* **WHAT IS BEING ASKED**: The answer must be the lines from the one that holds "brown cross: (461, 366) -> (267, 212), moved" through the final line of the data, copied exactly, with no pictures.

(Shape state transition data)
+-------+
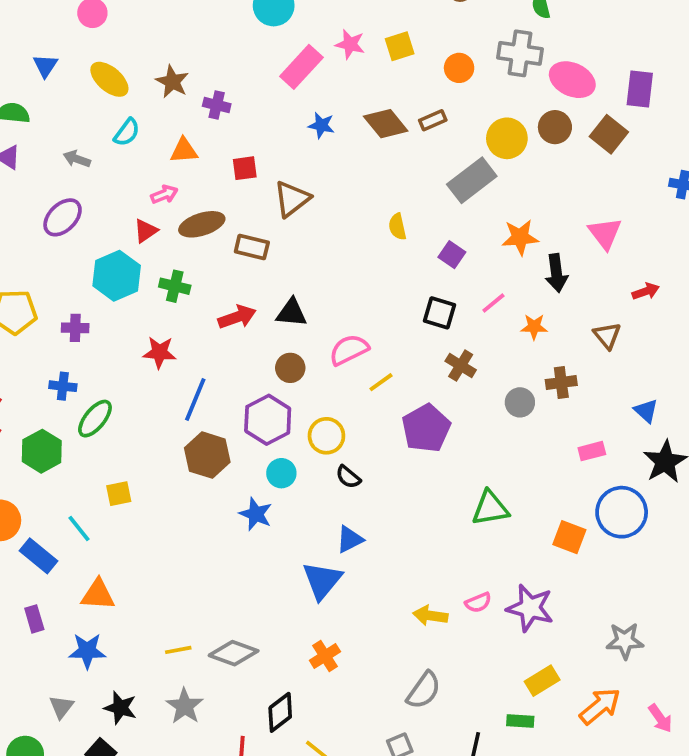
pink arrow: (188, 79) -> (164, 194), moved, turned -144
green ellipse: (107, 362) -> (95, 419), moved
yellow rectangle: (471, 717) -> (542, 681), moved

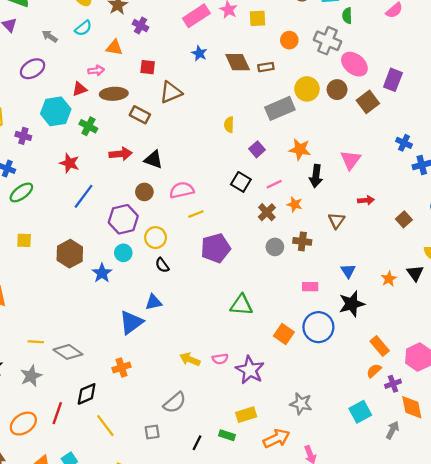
brown cross: (461, 366) -> (267, 212), moved
brown hexagon: (207, 455) -> (70, 254), moved

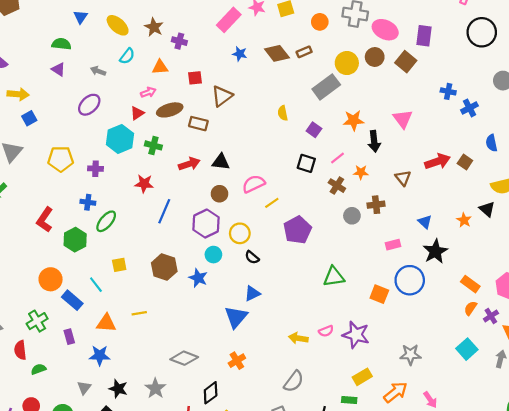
red arrow: (366, 200) -> (437, 161), moved, size x1.6
yellow line: (36, 342) -> (139, 313), moved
+-------+
* **RESPONSE**:
brown cross: (461, 366) -> (267, 212), moved
brown hexagon: (207, 455) -> (70, 254), moved

red arrow: (366, 200) -> (437, 161), moved, size x1.6
yellow line: (36, 342) -> (139, 313), moved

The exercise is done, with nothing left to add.